What is being asked
Transcribe the entries below exactly, starting with the line that has "yellow arrow: (88, 84)" and stopping after the line that has "white star: (45, 93) -> (63, 130), size x1.5"; no pictures belong in the copy.

Data under study

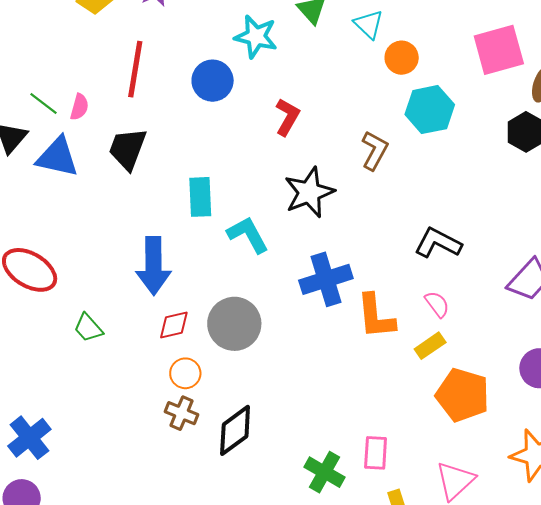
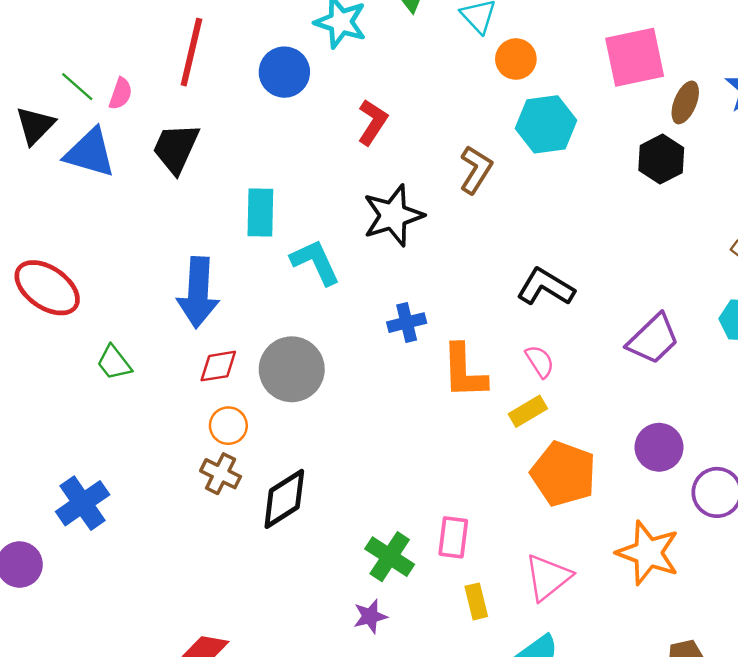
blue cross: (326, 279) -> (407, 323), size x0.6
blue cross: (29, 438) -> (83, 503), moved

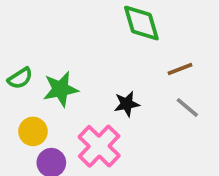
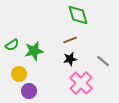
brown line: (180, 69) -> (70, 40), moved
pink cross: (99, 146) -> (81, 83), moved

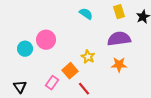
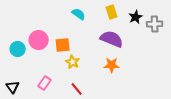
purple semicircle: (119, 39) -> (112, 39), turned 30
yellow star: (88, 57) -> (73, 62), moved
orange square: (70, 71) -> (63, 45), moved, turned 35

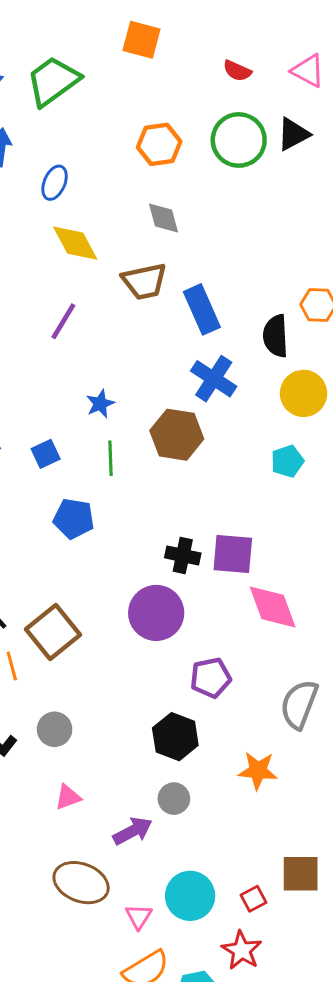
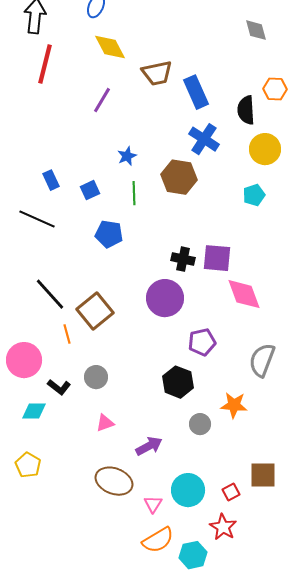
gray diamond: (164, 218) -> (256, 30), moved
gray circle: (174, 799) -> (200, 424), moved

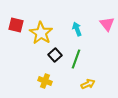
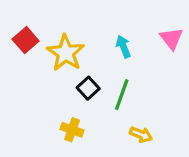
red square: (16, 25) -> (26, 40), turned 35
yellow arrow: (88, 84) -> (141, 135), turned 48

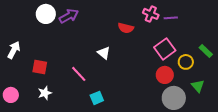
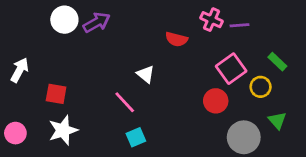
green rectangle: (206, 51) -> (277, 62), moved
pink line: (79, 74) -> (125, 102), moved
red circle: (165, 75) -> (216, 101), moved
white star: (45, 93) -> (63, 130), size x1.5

---

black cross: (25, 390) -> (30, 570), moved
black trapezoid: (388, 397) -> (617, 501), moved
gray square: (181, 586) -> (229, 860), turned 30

Problem solution
yellow arrow: (88, 84) -> (141, 135), turned 48

green rectangle: (206, 51) -> (277, 62), moved
pink line: (79, 74) -> (125, 102), moved
red circle: (165, 75) -> (216, 101), moved
white star: (45, 93) -> (63, 130), size x1.5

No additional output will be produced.